** Data extracts follows **

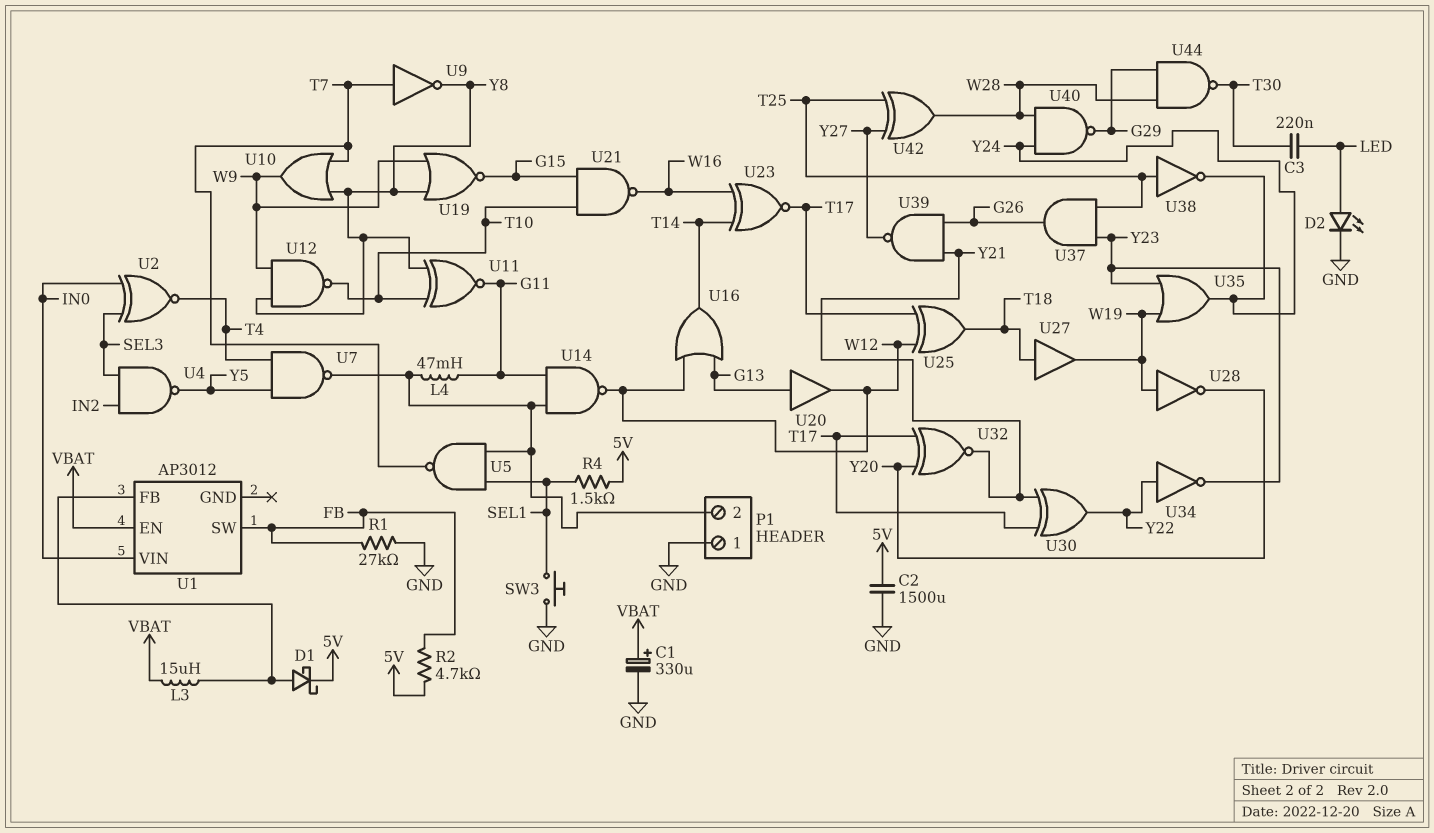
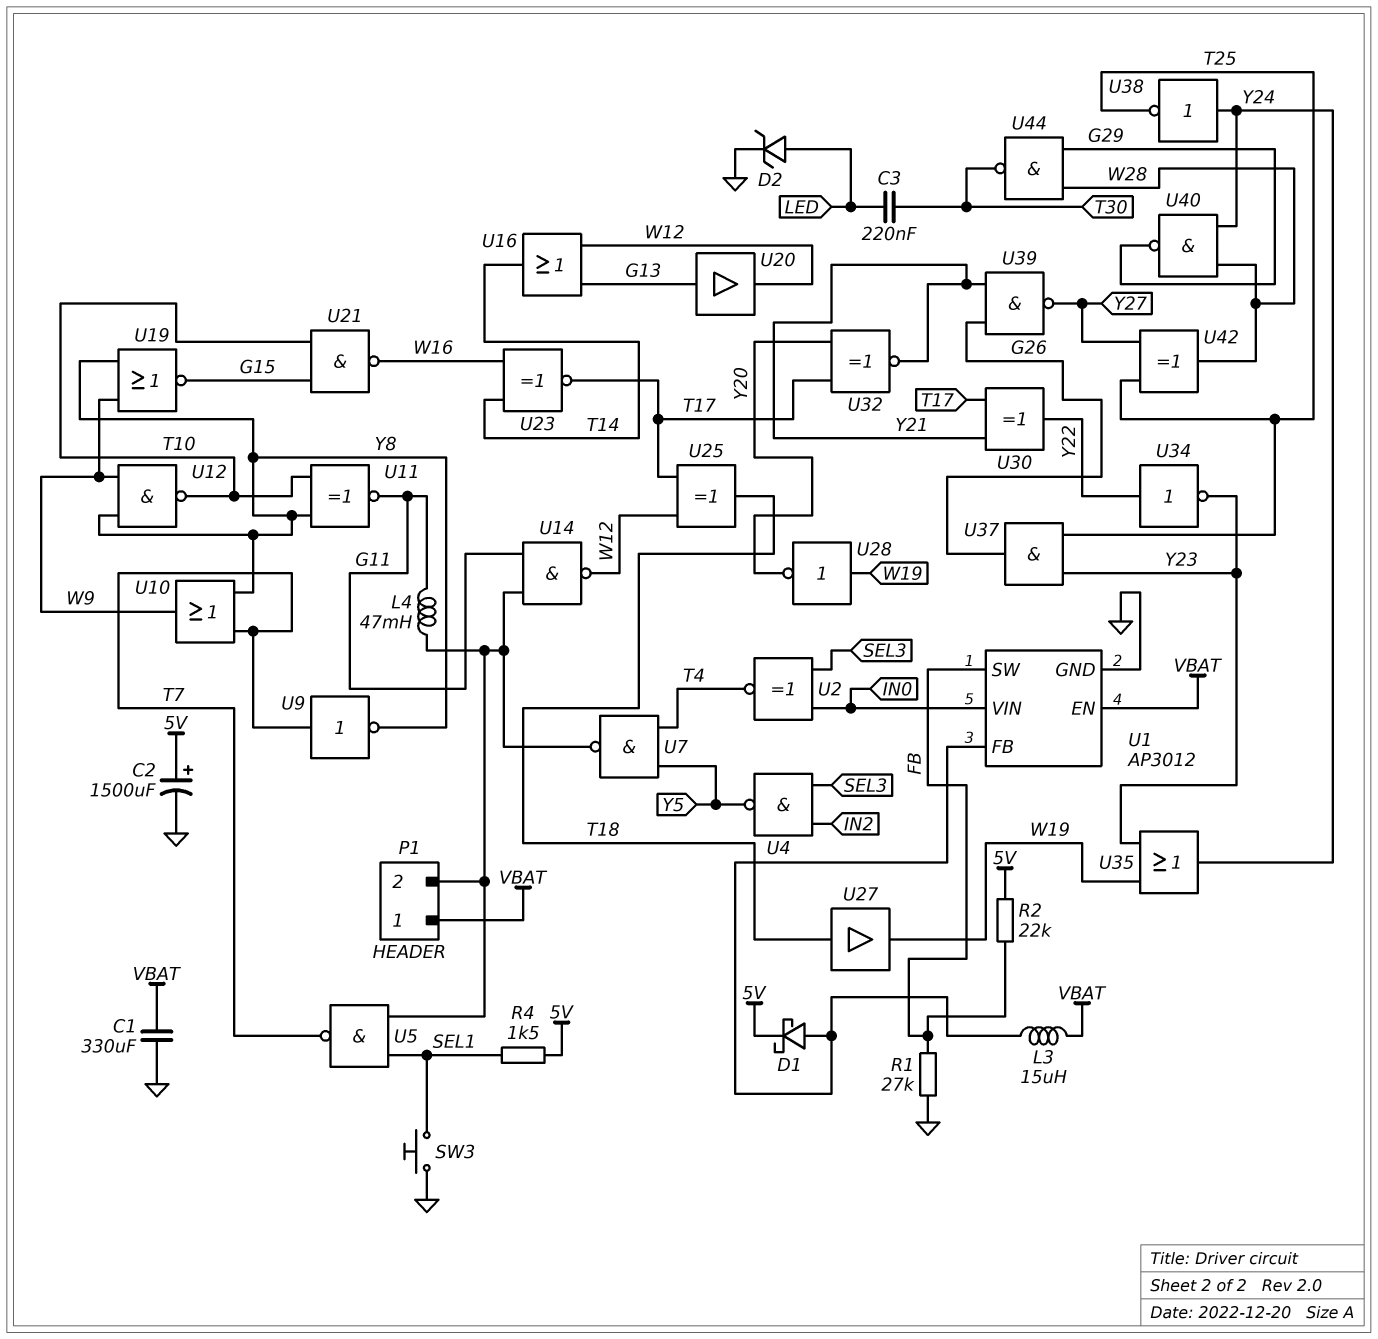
C1: 330uF (plus VBAT, minus GND) -> 330uF (GND, VBAT)
C2: 1500uF (5V, GND) -> 1500uF (plus 5V, minus GND)
D2: LED (A LED, K GND) -> zener (A LED, K GND)
P1 pin 1: GND -> VBAT
R2: 4.7k (5V, FB) -> 22k (5V, FB)
U1 pin GND: none -> GND
U38: NOT (in T25, out Y24) -> NOT (in Y24, out T25)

** End of Data extracts **

**What needs to be done:** Given the entries above, say how many lines include the word "plus", and write nothing besides the number.

**Result of the exercise:** 2